Report each line below that contains the string "tempo", matching case exactly.

**Information supplied:**

-- BEGIN --

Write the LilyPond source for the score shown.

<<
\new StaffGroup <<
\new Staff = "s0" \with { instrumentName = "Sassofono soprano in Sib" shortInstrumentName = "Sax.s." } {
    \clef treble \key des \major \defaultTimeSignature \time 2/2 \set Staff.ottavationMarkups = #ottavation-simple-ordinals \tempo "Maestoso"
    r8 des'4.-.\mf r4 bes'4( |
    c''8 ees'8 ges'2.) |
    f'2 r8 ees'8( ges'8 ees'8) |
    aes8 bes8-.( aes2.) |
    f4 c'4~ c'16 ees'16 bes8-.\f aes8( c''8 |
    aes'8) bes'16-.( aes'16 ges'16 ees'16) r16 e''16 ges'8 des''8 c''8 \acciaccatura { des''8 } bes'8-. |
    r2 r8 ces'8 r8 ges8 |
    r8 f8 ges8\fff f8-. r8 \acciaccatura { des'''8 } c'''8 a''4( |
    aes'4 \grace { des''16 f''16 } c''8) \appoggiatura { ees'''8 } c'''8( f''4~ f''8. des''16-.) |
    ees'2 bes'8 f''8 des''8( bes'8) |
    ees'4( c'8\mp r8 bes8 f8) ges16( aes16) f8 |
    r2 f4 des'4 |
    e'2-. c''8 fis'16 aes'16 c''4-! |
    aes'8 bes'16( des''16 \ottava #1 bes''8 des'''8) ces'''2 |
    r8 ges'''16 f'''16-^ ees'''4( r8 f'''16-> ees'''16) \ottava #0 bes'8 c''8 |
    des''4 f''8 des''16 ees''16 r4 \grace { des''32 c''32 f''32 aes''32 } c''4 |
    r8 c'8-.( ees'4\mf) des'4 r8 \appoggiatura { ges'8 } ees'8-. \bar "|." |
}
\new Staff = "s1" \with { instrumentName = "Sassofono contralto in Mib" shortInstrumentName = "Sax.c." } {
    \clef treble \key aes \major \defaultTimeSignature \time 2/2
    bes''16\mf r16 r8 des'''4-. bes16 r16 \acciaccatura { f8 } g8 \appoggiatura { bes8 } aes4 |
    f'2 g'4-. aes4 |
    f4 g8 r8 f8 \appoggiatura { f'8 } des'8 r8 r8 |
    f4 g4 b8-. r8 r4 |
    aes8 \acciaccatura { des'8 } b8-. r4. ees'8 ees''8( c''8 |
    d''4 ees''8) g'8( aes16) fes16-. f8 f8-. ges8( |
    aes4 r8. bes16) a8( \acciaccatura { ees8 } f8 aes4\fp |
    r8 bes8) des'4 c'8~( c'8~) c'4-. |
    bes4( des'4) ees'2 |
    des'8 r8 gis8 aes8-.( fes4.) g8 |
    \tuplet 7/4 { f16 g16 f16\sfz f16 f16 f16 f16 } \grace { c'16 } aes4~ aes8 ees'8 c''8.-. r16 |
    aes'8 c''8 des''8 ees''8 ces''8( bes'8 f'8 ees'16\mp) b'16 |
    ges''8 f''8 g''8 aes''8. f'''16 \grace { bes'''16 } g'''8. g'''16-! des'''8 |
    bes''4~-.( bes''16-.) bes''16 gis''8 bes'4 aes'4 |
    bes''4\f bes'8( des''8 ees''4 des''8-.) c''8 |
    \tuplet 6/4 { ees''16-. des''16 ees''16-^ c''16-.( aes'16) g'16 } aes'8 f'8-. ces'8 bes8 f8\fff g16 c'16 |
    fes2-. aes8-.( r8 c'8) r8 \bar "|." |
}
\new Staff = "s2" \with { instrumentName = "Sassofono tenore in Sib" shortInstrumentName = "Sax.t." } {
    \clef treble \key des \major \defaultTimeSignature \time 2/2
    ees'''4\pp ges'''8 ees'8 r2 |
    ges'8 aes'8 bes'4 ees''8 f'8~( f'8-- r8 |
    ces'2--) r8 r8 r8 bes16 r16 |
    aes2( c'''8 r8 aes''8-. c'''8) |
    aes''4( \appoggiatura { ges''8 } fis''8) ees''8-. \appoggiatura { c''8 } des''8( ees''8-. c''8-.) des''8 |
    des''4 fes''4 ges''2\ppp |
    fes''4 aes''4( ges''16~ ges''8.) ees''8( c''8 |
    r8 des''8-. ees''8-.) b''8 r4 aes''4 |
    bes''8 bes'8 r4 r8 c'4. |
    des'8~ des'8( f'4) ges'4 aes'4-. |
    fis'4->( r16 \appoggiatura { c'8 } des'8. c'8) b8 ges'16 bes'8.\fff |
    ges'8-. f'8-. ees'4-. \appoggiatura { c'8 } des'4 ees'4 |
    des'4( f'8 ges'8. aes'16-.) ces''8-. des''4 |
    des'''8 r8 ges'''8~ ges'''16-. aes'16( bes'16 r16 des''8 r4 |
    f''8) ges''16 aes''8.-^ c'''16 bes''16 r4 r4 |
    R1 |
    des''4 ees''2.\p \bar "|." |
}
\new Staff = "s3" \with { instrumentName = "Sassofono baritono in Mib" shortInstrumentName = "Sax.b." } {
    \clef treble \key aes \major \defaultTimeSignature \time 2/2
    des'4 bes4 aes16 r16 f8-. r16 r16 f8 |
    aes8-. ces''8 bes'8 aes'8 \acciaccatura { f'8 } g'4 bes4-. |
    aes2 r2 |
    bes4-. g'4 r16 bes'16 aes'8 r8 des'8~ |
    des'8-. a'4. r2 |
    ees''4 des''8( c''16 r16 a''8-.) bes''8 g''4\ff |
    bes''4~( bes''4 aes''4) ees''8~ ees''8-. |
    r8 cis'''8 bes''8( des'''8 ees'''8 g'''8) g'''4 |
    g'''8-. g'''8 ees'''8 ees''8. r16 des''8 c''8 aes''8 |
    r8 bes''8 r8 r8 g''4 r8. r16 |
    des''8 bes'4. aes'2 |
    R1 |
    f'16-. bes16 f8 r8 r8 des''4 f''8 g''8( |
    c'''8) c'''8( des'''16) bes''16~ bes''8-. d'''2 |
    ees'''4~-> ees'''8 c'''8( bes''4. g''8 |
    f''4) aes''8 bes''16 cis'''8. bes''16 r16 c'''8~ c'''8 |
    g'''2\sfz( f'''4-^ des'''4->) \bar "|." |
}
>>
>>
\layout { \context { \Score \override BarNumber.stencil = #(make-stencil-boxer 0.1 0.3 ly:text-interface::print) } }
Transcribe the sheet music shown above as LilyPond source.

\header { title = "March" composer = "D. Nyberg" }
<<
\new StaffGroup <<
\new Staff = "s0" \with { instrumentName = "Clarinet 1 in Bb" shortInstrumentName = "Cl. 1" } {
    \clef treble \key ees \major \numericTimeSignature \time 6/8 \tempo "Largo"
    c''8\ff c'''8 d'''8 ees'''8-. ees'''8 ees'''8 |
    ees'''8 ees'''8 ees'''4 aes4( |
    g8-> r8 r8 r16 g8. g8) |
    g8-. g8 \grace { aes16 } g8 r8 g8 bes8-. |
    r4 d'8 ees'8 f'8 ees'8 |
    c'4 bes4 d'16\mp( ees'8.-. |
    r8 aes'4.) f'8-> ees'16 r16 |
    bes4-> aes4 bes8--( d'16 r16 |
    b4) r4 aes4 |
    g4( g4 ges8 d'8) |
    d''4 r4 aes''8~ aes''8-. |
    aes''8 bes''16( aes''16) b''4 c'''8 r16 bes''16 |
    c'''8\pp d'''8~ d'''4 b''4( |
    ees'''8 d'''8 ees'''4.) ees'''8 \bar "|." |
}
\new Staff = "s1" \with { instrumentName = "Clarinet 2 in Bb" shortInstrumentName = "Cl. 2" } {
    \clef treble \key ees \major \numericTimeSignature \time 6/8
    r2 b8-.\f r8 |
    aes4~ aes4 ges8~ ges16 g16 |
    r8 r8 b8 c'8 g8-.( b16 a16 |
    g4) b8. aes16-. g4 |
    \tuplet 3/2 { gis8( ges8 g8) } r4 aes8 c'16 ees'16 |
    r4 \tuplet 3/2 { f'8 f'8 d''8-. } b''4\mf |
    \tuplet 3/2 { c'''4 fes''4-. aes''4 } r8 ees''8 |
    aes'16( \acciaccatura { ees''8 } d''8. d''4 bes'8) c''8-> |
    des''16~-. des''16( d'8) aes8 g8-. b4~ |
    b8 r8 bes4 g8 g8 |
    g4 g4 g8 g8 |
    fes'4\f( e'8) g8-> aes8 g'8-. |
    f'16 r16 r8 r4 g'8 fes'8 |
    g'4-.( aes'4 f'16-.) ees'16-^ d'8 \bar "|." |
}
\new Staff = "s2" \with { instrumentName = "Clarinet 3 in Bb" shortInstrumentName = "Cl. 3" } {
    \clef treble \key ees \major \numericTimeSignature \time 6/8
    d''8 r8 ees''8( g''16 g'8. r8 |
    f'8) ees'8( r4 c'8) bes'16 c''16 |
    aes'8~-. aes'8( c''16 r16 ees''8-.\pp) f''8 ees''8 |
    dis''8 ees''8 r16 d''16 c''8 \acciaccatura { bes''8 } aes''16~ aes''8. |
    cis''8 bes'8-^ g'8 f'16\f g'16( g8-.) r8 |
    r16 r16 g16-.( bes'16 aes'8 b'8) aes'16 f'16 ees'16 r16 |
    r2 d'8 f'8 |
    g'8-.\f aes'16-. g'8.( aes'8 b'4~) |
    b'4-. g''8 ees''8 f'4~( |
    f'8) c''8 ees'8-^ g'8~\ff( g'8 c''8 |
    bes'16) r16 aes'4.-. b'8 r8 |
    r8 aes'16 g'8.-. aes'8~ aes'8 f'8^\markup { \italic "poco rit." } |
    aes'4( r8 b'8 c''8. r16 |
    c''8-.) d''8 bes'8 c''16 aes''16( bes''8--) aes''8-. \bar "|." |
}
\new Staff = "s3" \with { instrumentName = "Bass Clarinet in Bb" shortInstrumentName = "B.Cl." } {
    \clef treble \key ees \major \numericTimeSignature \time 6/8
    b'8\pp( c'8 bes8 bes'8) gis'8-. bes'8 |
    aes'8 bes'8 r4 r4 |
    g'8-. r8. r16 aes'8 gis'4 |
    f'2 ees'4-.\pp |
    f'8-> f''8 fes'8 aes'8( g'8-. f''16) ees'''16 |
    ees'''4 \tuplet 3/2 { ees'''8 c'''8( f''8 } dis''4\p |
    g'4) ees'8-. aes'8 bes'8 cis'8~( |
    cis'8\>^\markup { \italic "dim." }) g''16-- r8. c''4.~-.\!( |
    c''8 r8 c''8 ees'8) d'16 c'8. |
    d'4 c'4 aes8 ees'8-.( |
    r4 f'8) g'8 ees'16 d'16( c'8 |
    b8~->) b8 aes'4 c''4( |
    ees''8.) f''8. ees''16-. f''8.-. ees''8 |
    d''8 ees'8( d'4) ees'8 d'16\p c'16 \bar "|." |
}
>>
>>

-- END --

**Result:**
    \clef treble \key des \major \defaultTimeSignature \time 2/2 \set Staff.ottavationMarkups = #ottavation-simple-ordinals \tempo "Maestoso"
    \clef treble \key ees \major \numericTimeSignature \time 6/8 \tempo "Largo"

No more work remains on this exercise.